→ EXERCISE
The pictures get left out, but everything else in the listing below must be duplicated exactly.

→ SOURCE MATERIAL
------------------------------------
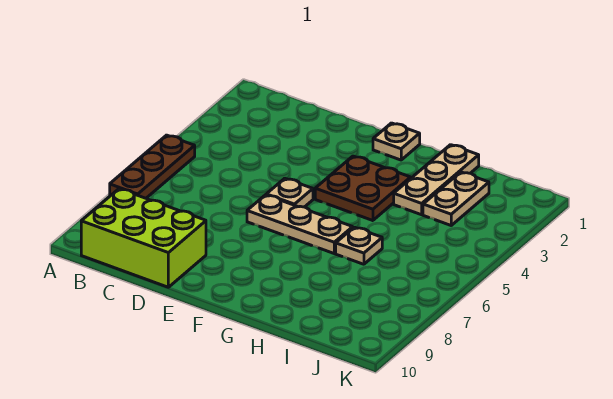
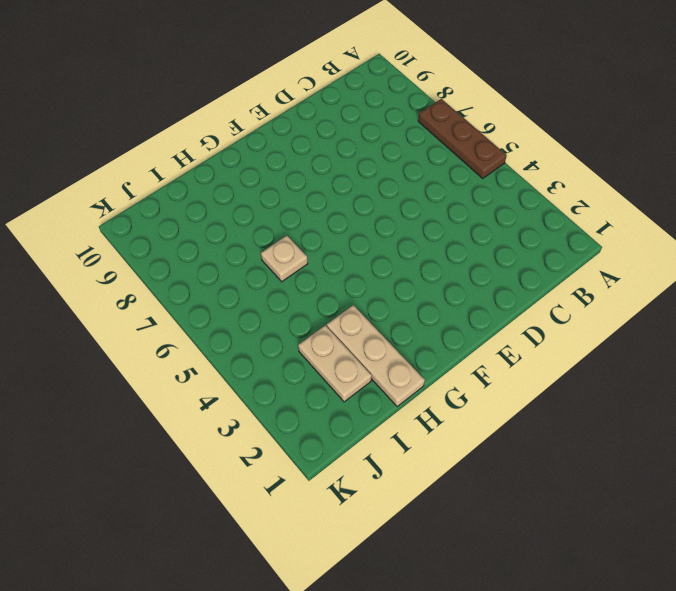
none -> lime brick B9:D10 level 1
none -> tan plate E5 level 1

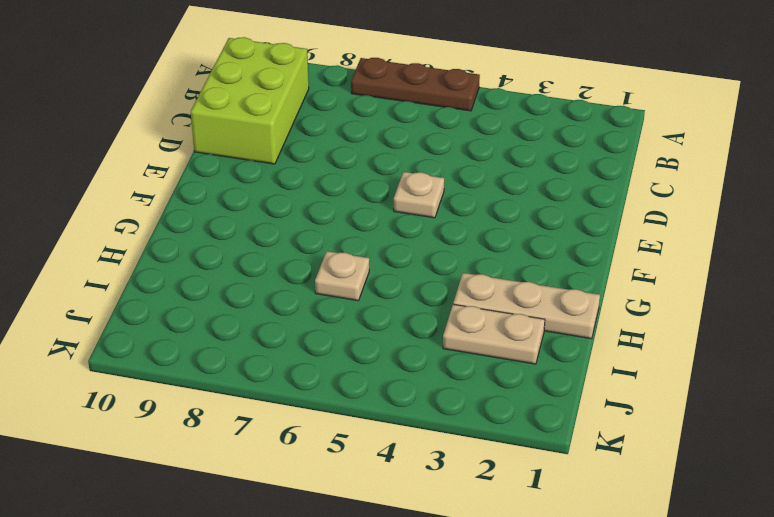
none -> tan plate E6:G6 level 1
none -> tan plate F1 level 1

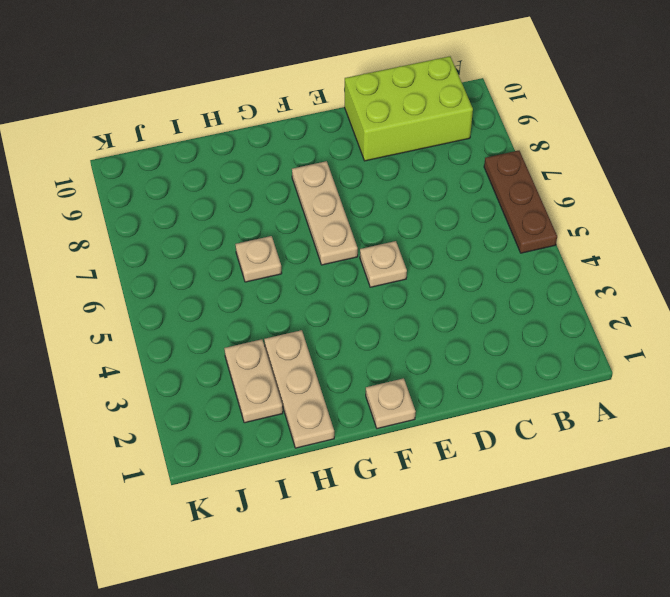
tan plate F6:F8 level 1 -> tan plate E6:G6 level 1
none -> brown plate F3:G4 level 1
------------------------------------
→ ANSWER SPACE
none -> lime brick B9:D10 level 1
none -> tan plate E5 level 1

none -> tan plate E6:G6 level 1
none -> tan plate F1 level 1

tan plate F6:F8 level 1 -> tan plate E6:G6 level 1
none -> brown plate F3:G4 level 1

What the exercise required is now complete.